*** PROVIDED DATA

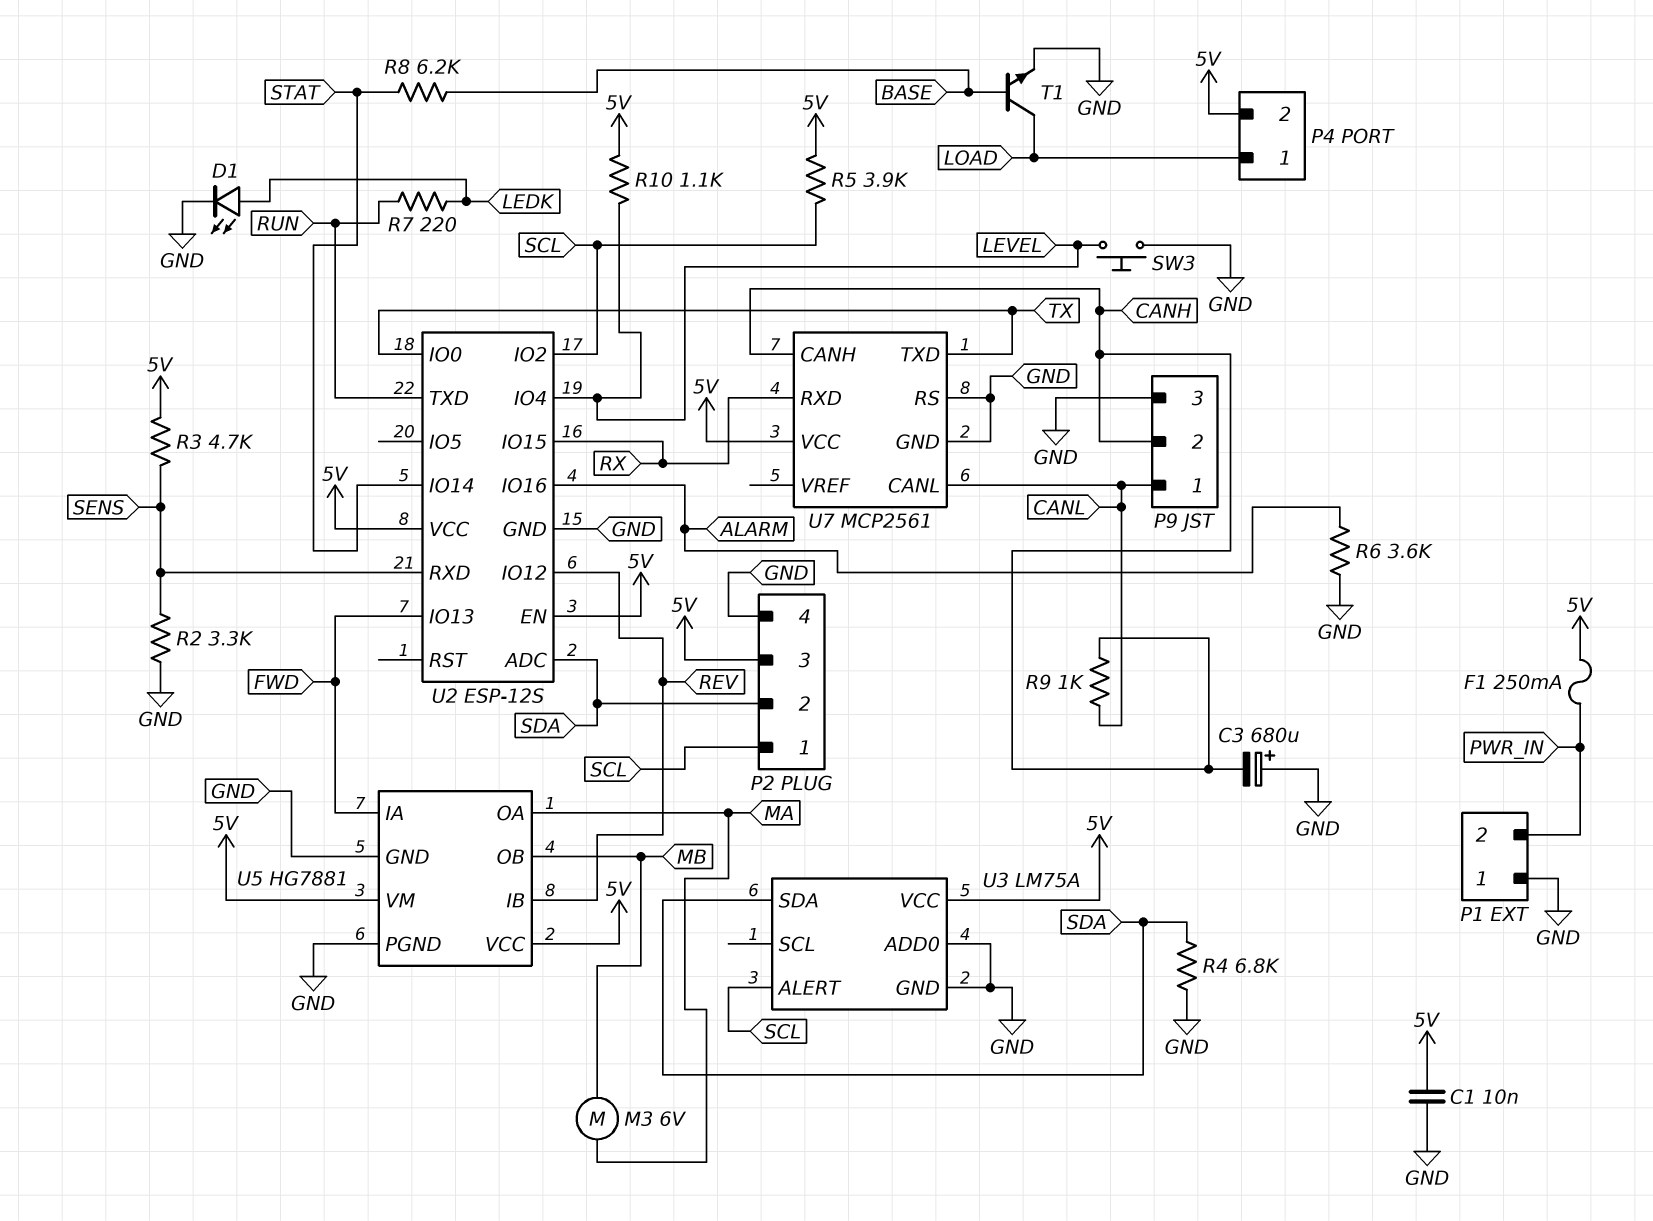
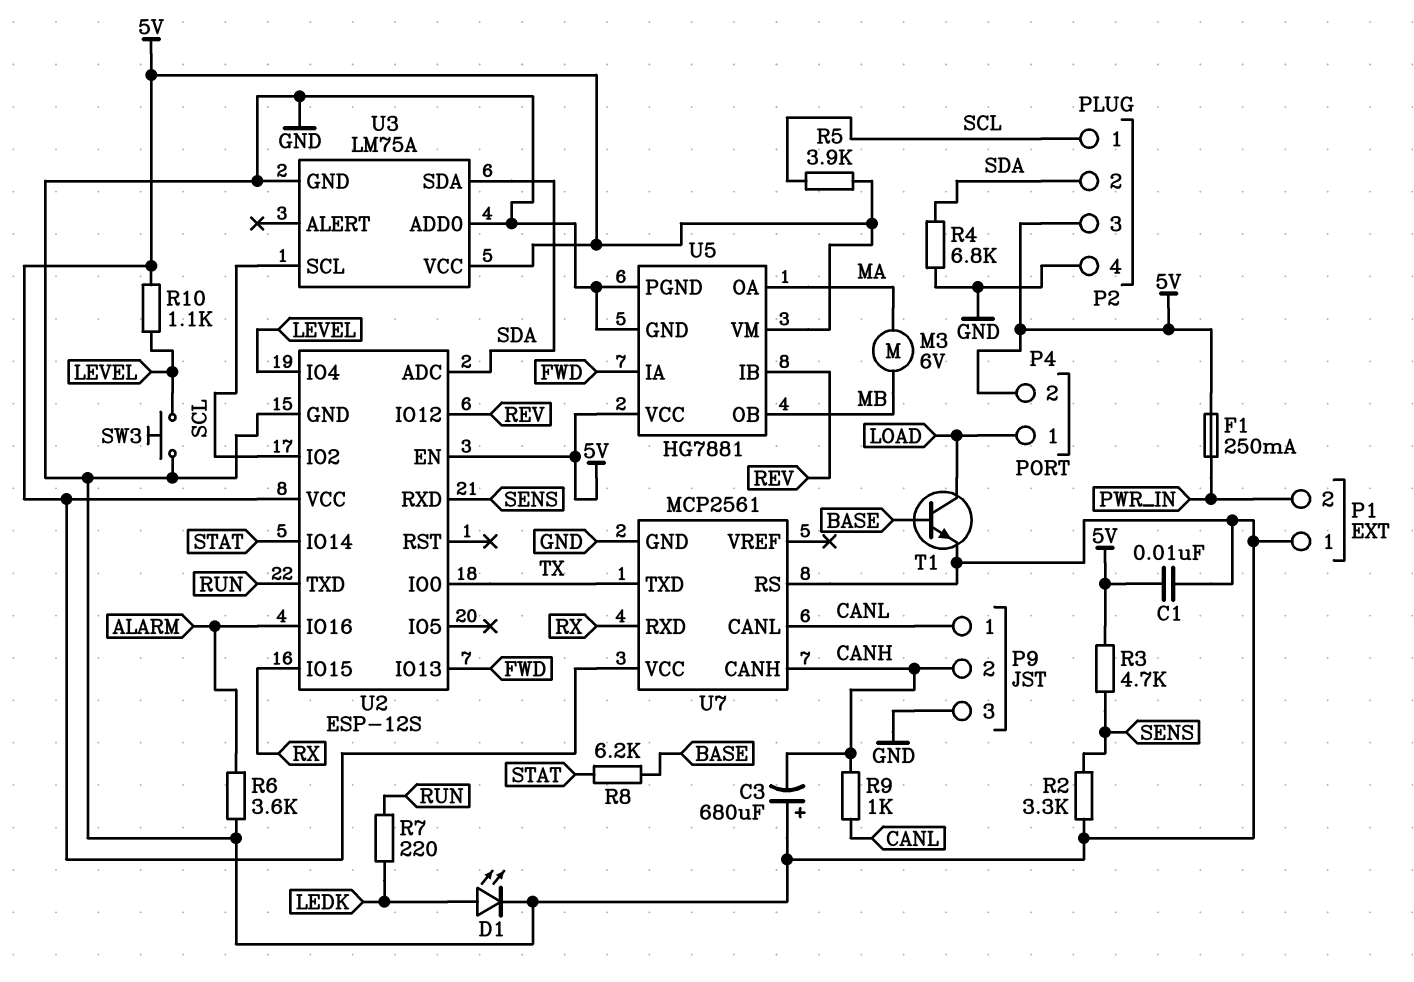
U3 pin ALERT: SCL -> none
U3 pin SCL: none -> SCL

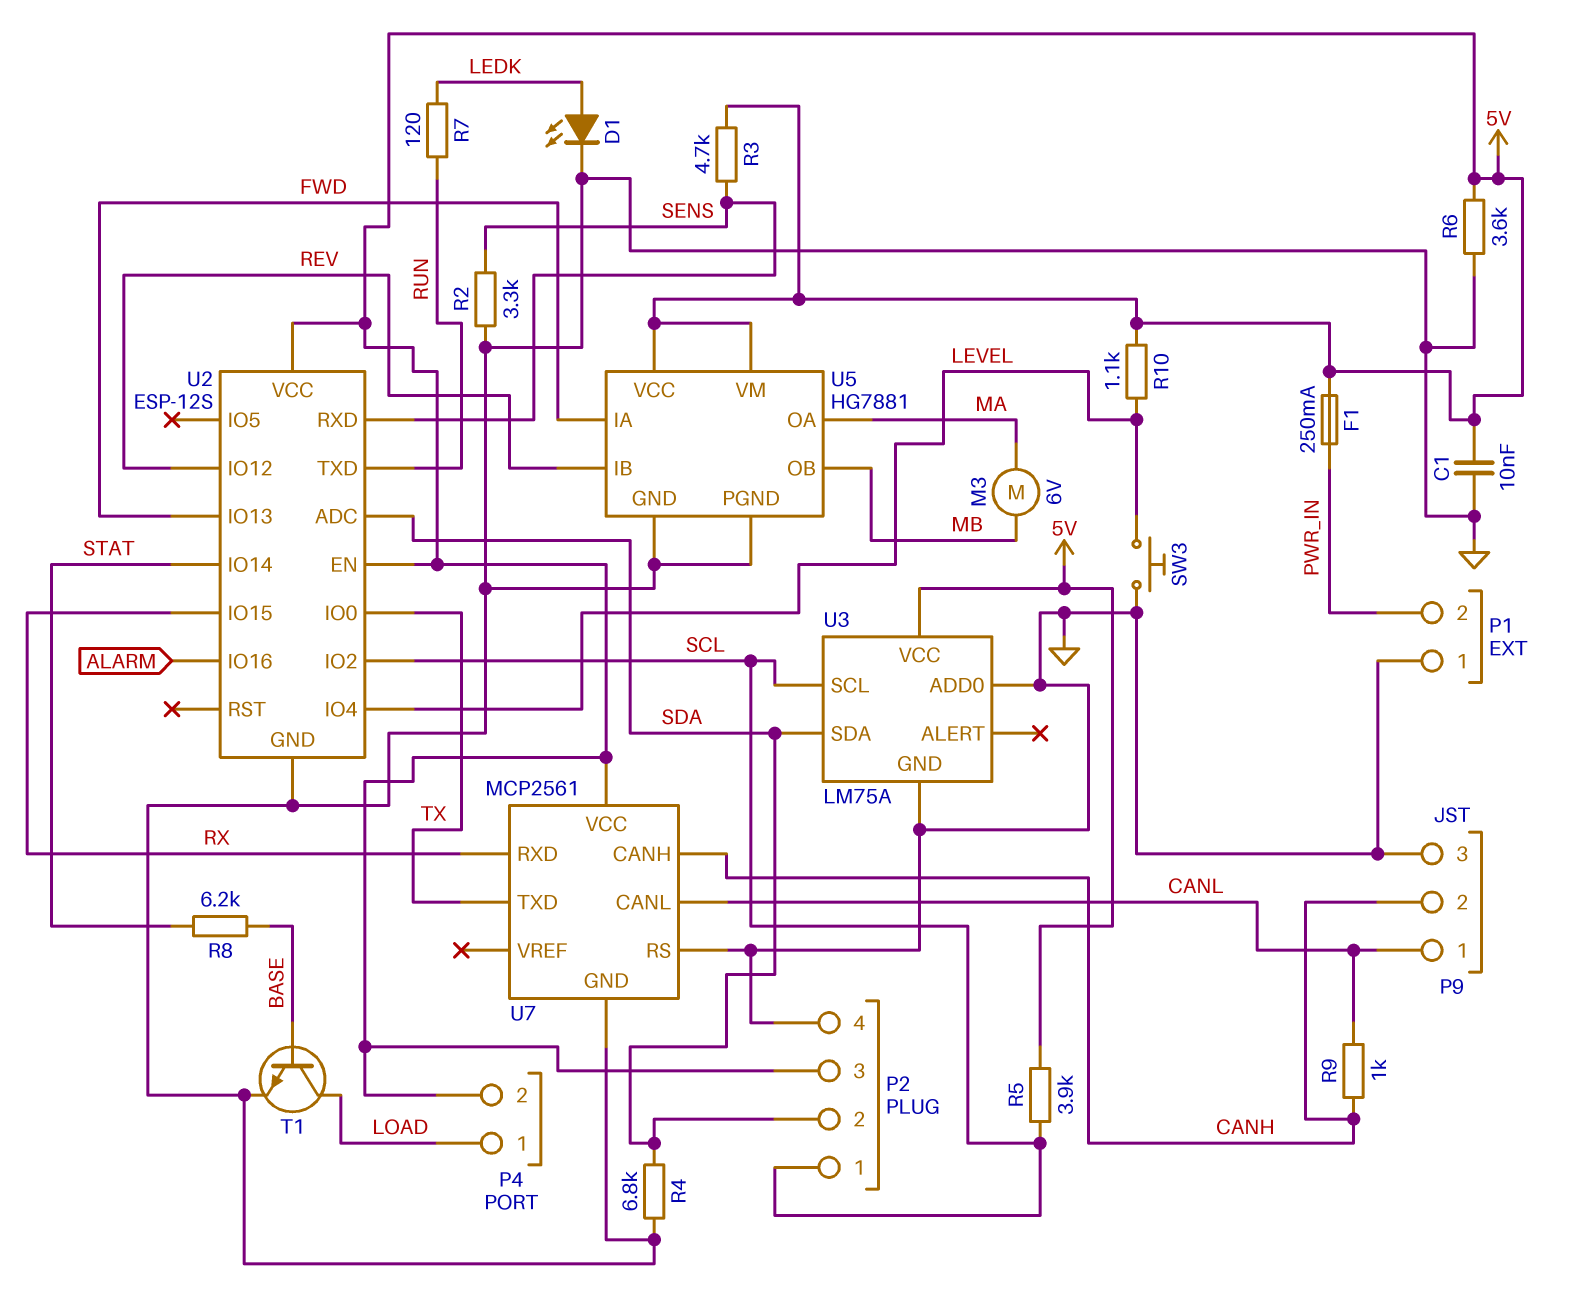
C3: 680uF (plus GND, minus CANH) -> none
R6: 3.6k (ALARM, GND) -> 3.6k (5V, GND)
R7: 220 (LEDK, RUN) -> 120 (LEDK, RUN)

******

* _ACTIVITY_
Could you transcribe every entry exactly, leaving out the pictures?

* _ANSWER SPACE_
U3 pin ALERT: SCL -> none
U3 pin SCL: none -> SCL

C3: 680uF (plus GND, minus CANH) -> none
R6: 3.6k (ALARM, GND) -> 3.6k (5V, GND)
R7: 220 (LEDK, RUN) -> 120 (LEDK, RUN)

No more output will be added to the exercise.